In the following material, identify every line holding the string "watering" and return it.

#### Provided entries:
== Segment start ==
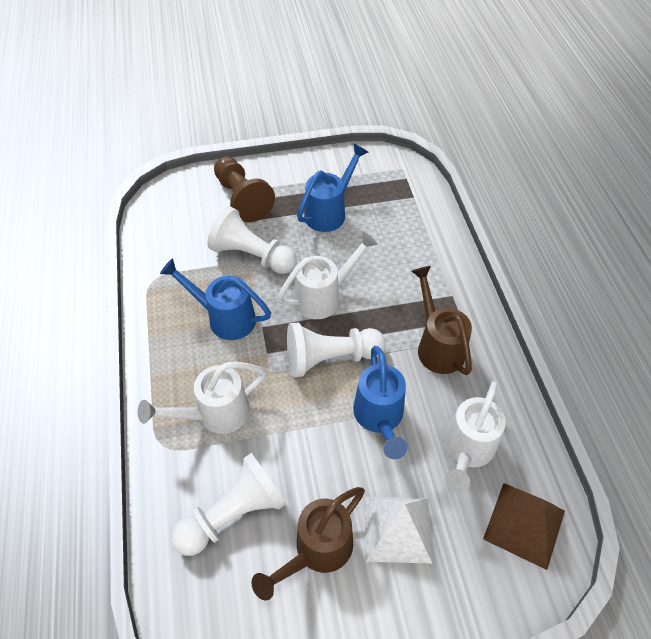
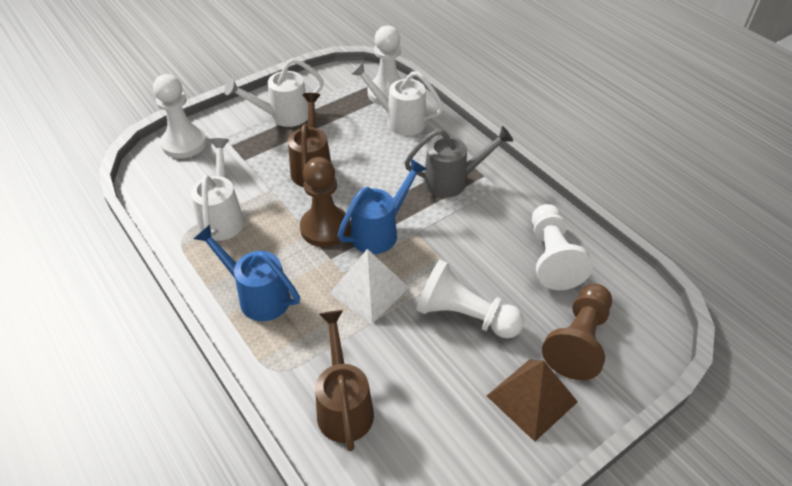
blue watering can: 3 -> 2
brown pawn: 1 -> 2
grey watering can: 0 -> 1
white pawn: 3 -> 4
== Segment end ==
== Segment start ==
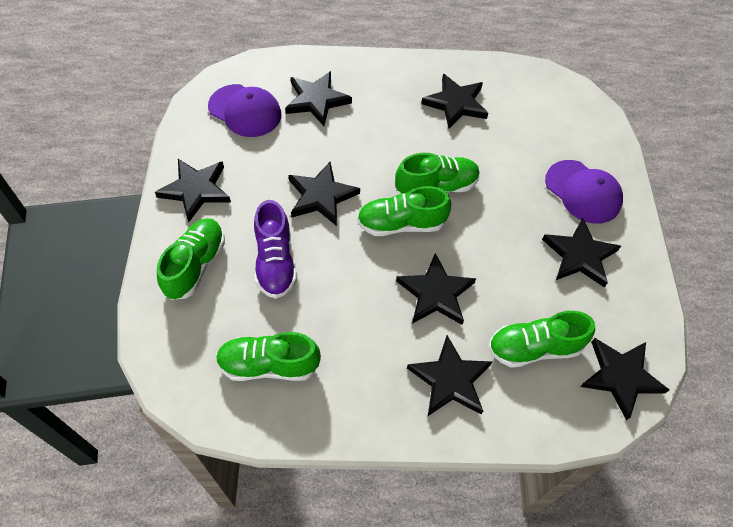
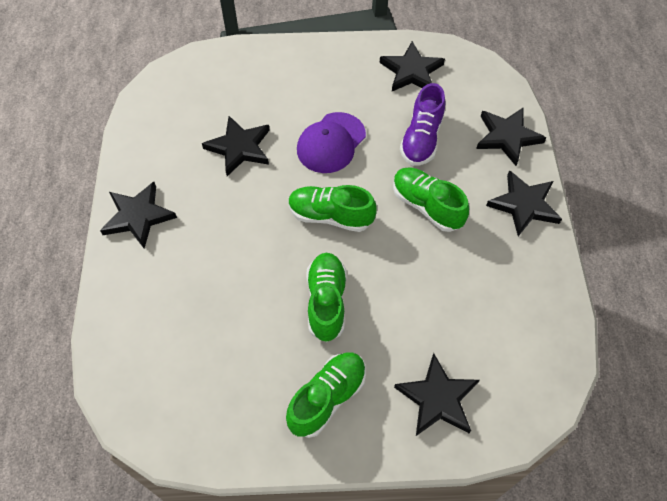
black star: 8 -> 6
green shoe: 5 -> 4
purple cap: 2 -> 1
== Segment end ==
#### The answer:
blue watering can: 3 -> 2
grey watering can: 0 -> 1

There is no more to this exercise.